* _INFORMATION_:
--- --- ---

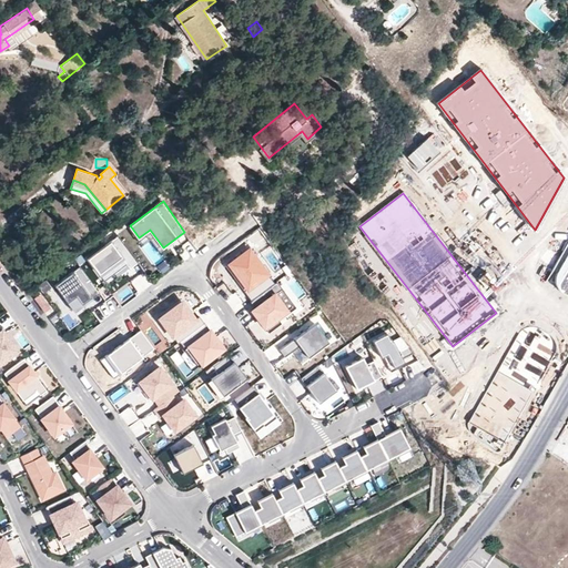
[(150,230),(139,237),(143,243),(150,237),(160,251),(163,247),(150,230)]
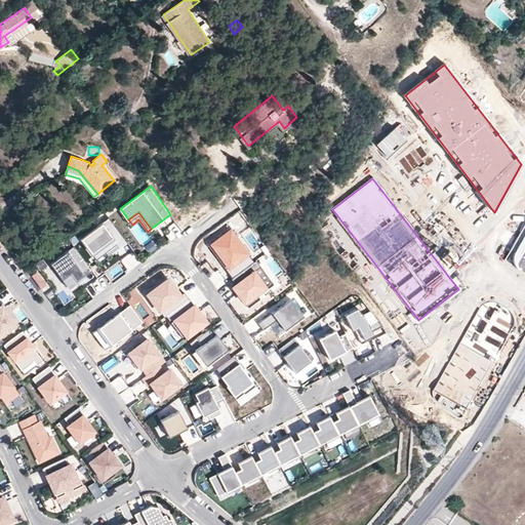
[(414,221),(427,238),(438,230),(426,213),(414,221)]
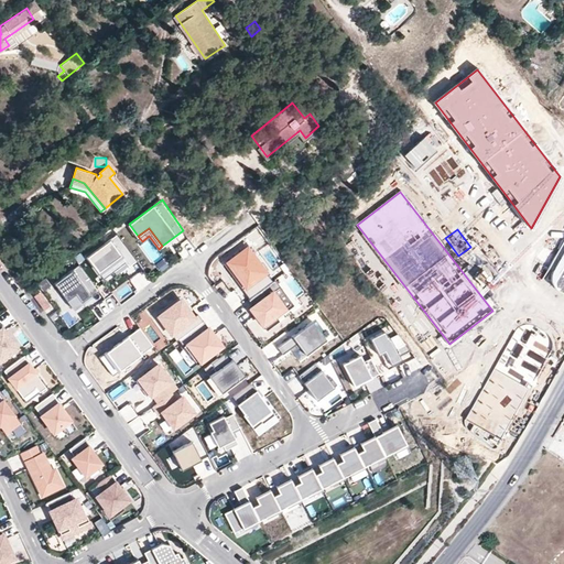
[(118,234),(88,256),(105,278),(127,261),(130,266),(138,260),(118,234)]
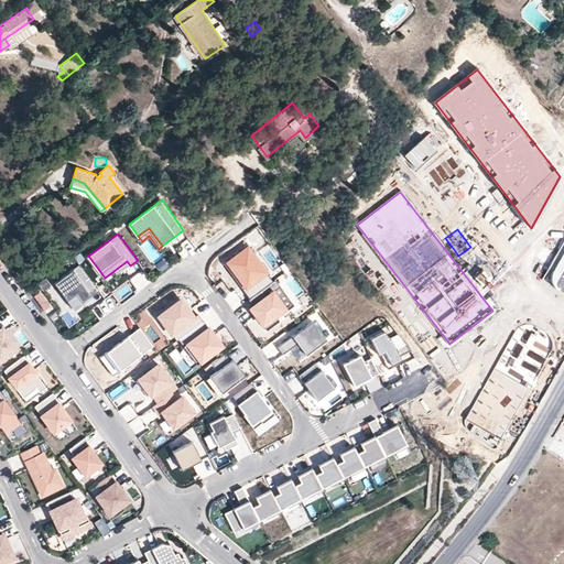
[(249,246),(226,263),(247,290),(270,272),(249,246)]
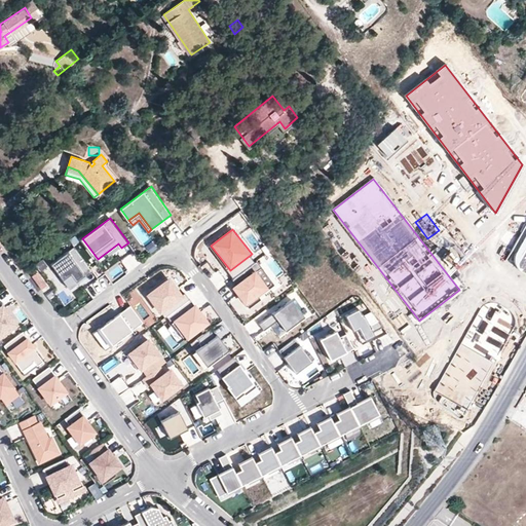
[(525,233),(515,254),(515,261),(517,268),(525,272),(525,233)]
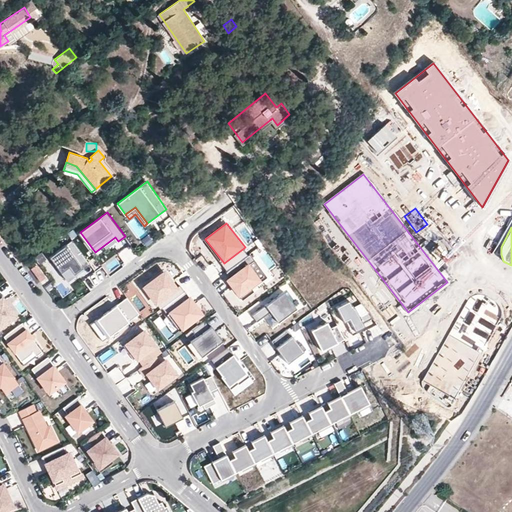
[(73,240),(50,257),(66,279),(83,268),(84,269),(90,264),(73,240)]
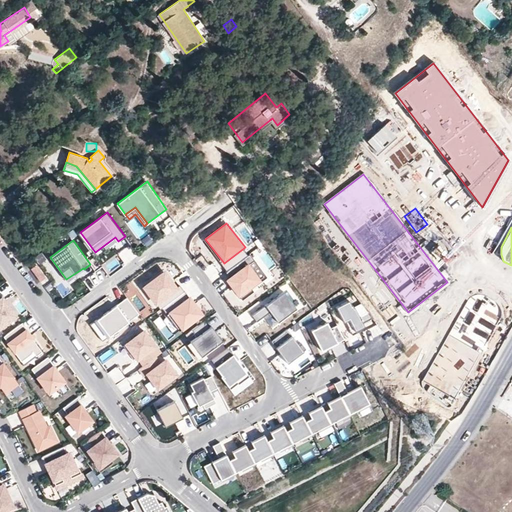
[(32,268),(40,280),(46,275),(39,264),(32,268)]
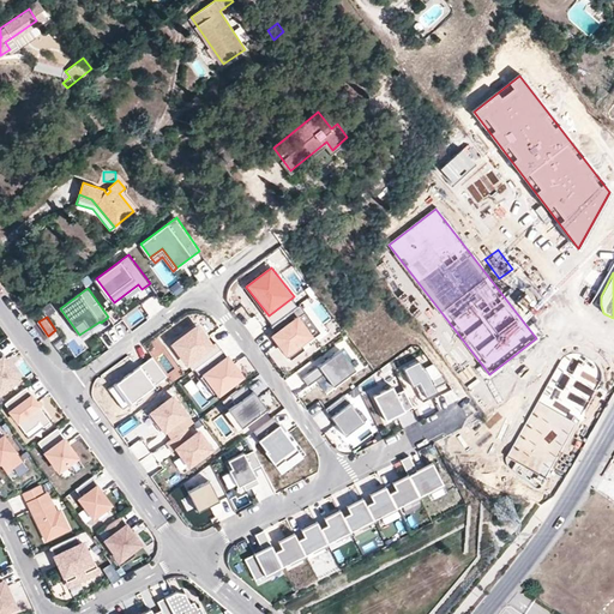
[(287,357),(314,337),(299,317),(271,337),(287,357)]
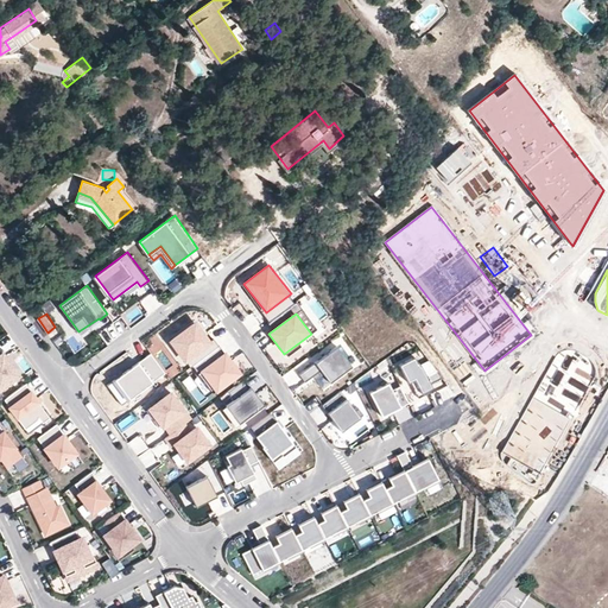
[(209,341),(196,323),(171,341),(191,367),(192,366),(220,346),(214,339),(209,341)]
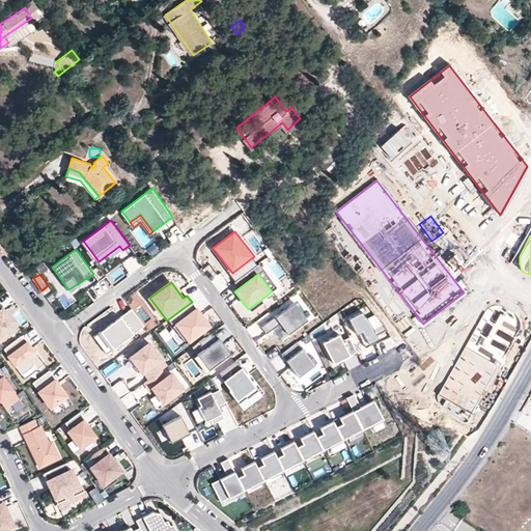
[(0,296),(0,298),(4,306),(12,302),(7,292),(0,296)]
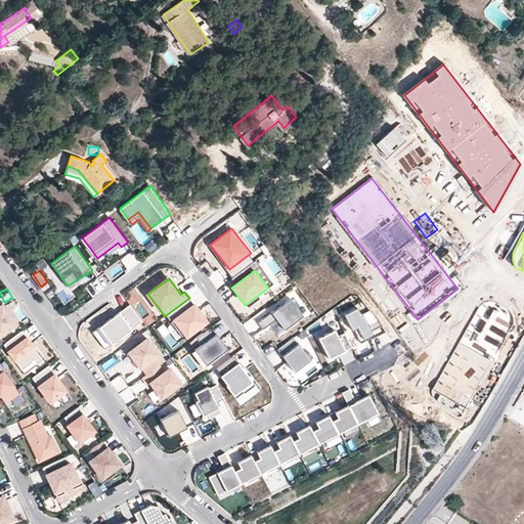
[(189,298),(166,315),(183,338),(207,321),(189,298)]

--- --- ---

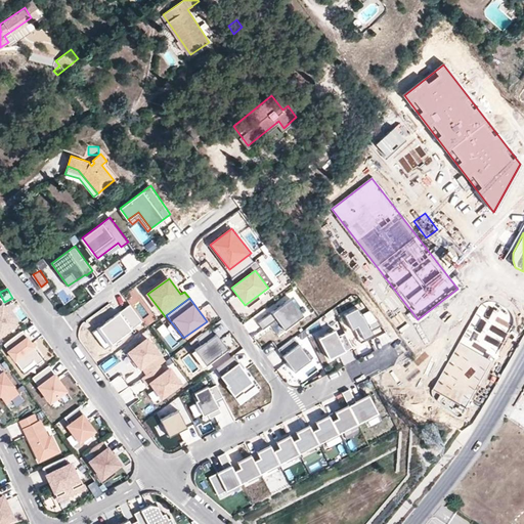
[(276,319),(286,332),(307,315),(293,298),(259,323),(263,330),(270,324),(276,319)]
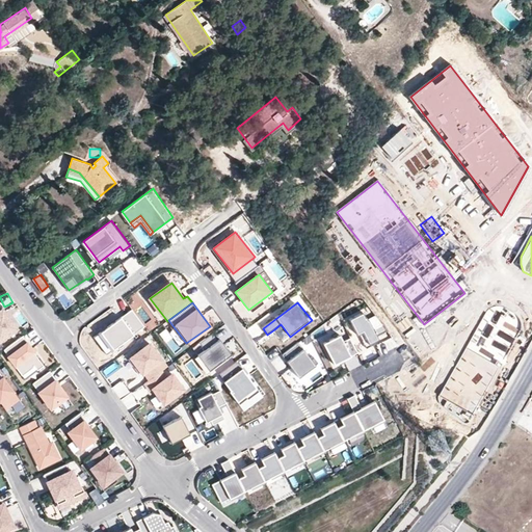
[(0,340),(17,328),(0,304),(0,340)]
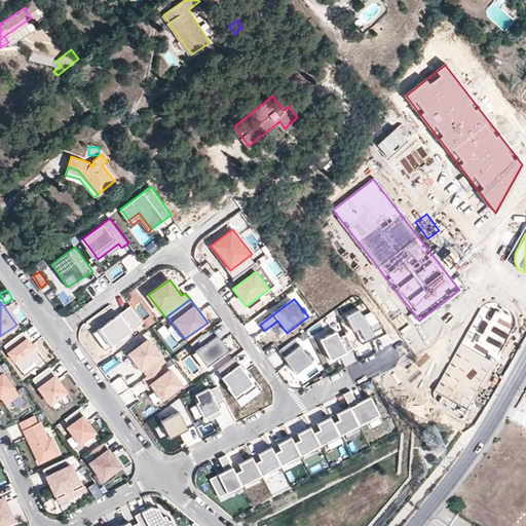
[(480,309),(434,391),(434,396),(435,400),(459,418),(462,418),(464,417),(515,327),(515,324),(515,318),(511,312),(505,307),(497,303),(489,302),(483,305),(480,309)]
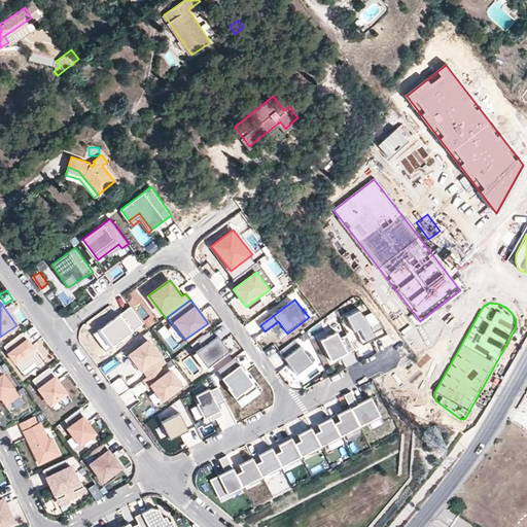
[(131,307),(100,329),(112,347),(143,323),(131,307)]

--- --- ---

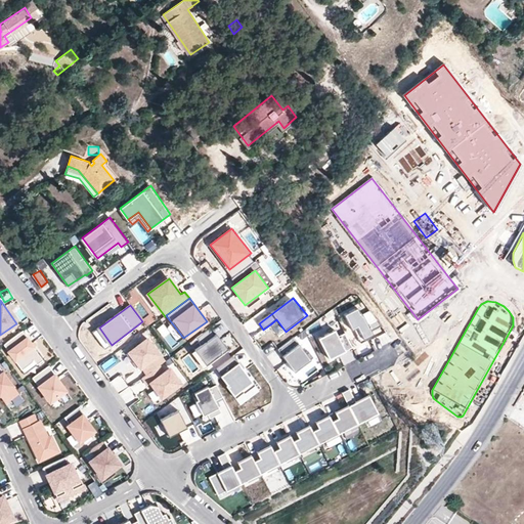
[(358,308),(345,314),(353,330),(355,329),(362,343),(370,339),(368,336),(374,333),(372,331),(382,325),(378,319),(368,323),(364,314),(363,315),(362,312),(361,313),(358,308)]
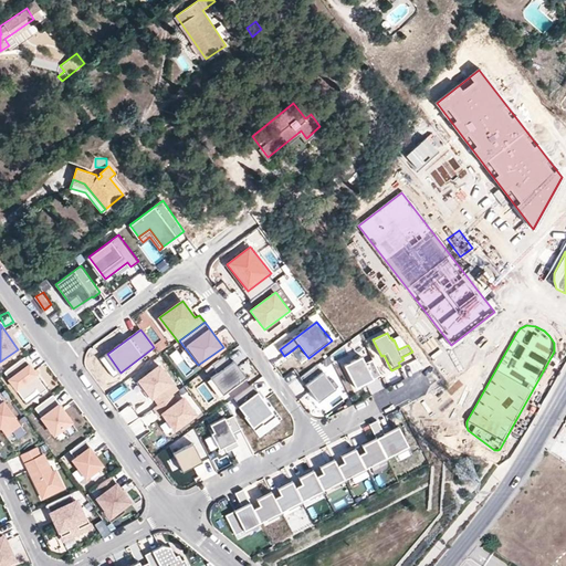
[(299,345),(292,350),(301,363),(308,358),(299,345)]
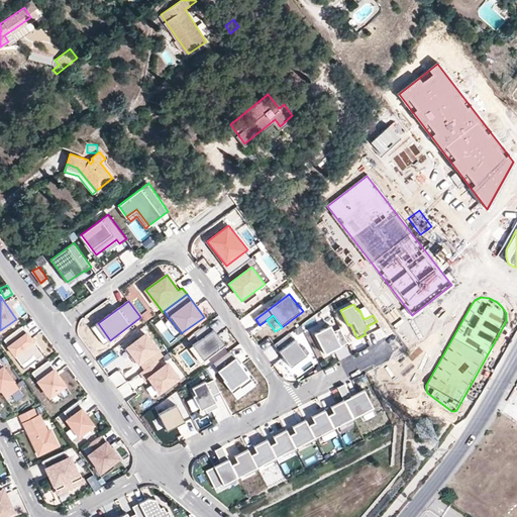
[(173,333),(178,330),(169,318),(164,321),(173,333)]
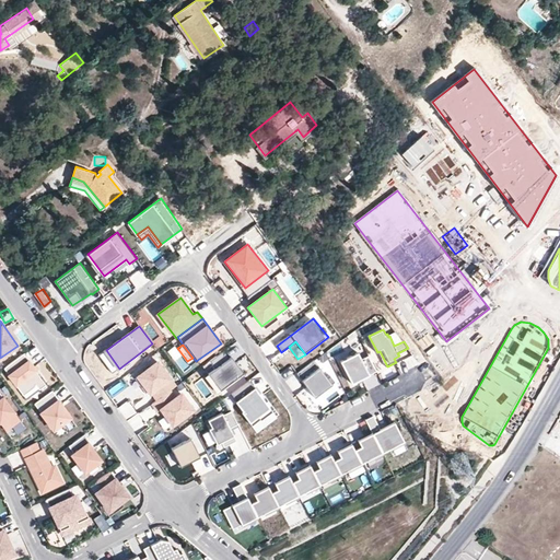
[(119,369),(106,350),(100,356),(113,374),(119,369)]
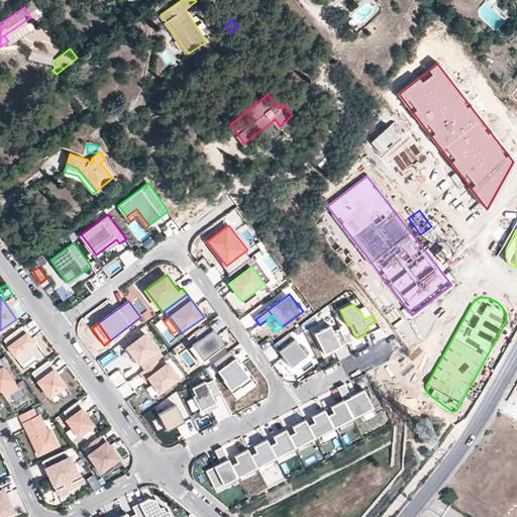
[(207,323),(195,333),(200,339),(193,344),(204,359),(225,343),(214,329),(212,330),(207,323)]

--- --- ---

* _TO-DO ITEM_: From the records above, copy exactly the stretch from the line holding "[(0,296),(0,298),(4,306),(12,302),(7,292),(0,296)]" through the line holding "[(189,298),(166,315),(183,338),(207,321),(189,298)]", both ends included, without the pictures.

* _WRITTEN REPLY_:
[(0,296),(0,298),(4,306),(12,302),(7,292),(0,296)]
[(189,298),(166,315),(183,338),(207,321),(189,298)]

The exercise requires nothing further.